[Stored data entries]
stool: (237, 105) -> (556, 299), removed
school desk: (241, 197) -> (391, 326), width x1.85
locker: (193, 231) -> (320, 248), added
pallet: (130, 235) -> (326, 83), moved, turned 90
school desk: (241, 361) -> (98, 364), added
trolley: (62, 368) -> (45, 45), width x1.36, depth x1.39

* **THE PROBLEM**:
Please copy out each line in the entries that mentions the string "school".

* **THE ANSWER**:
school desk: (241, 197) -> (391, 326), width x1.85
school desk: (241, 361) -> (98, 364), added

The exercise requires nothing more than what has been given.